[Start of section]
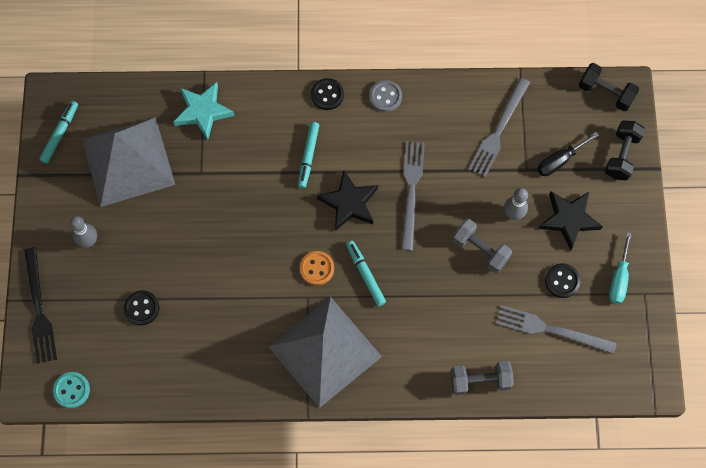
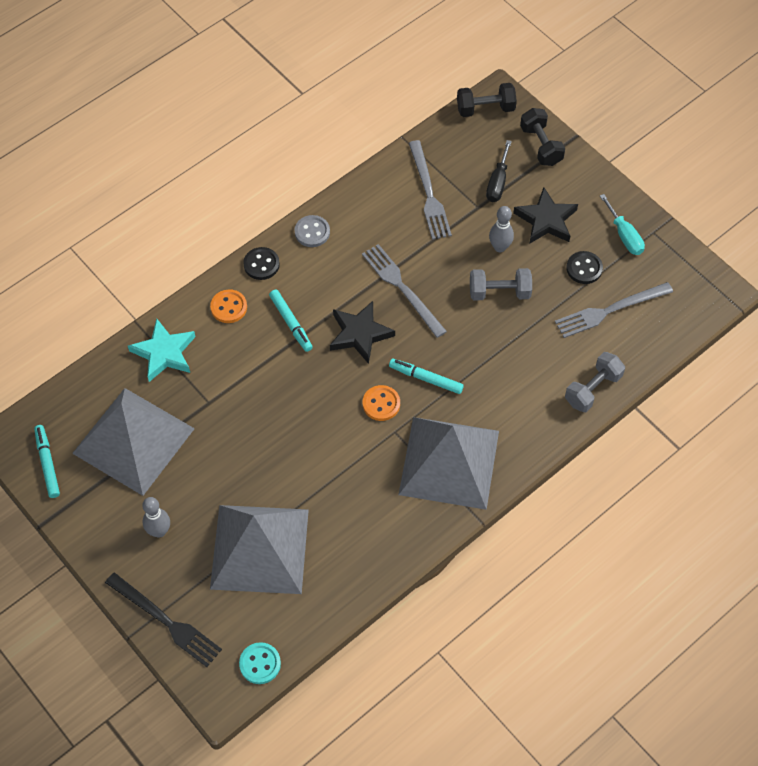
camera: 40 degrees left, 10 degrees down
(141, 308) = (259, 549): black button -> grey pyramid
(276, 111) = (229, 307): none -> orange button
[End of section]
[Start of section]
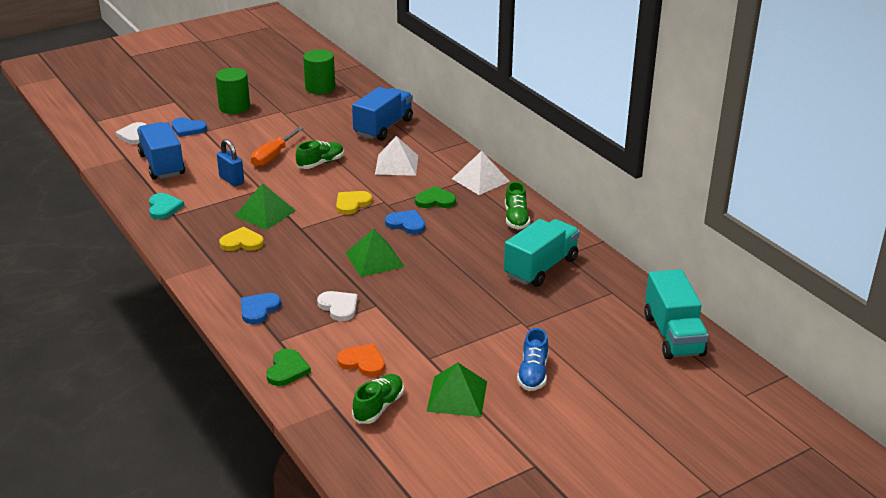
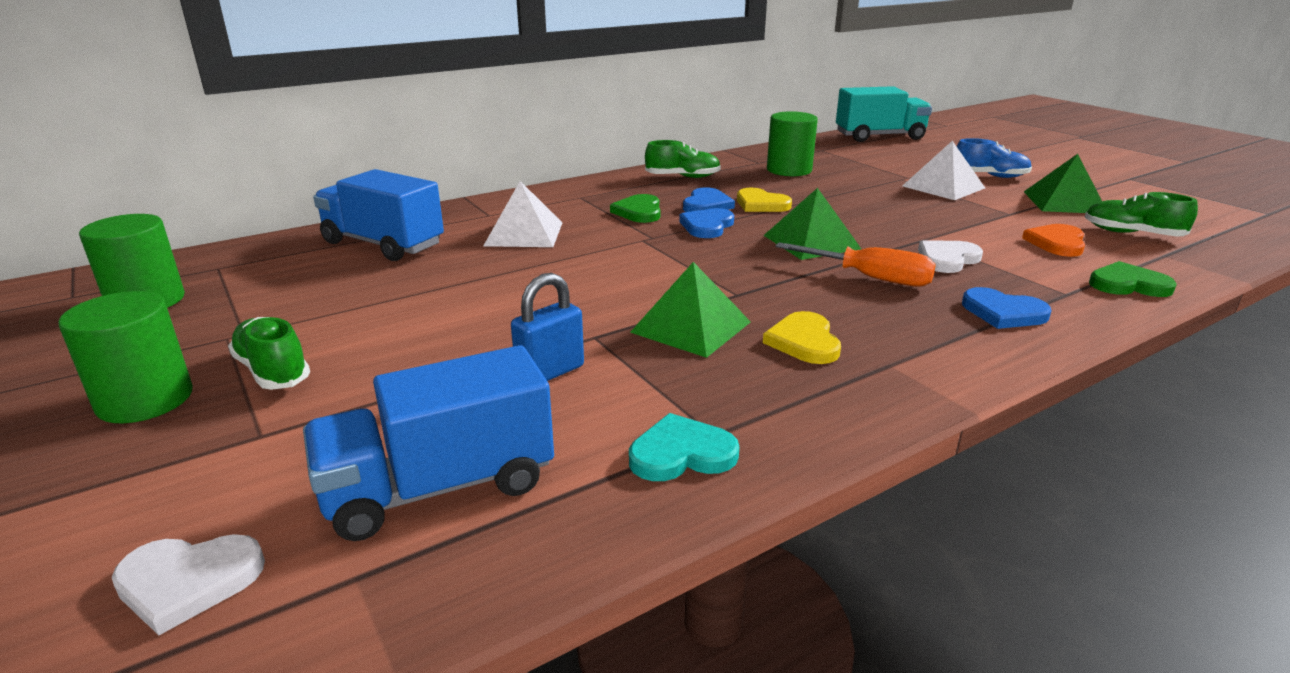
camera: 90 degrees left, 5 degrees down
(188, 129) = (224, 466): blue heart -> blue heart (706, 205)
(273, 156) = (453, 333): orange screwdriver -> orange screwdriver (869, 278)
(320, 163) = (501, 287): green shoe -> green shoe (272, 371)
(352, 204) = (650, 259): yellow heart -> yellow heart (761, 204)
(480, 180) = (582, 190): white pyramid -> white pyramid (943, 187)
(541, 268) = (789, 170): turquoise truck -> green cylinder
[End of section]
Your answer should consist solely of the lines above from the line with "camera: 90 degrees left, 5 degrees down" to the line with "(541, 268) = (789, 170): turquoise", both included, reproduced exactly.

EXERCISE RESPONSE –
camera: 90 degrees left, 5 degrees down
(188, 129) = (224, 466): blue heart -> blue heart (706, 205)
(273, 156) = (453, 333): orange screwdriver -> orange screwdriver (869, 278)
(320, 163) = (501, 287): green shoe -> green shoe (272, 371)
(352, 204) = (650, 259): yellow heart -> yellow heart (761, 204)
(480, 180) = (582, 190): white pyramid -> white pyramid (943, 187)
(541, 268) = (789, 170): turquoise truck -> green cylinder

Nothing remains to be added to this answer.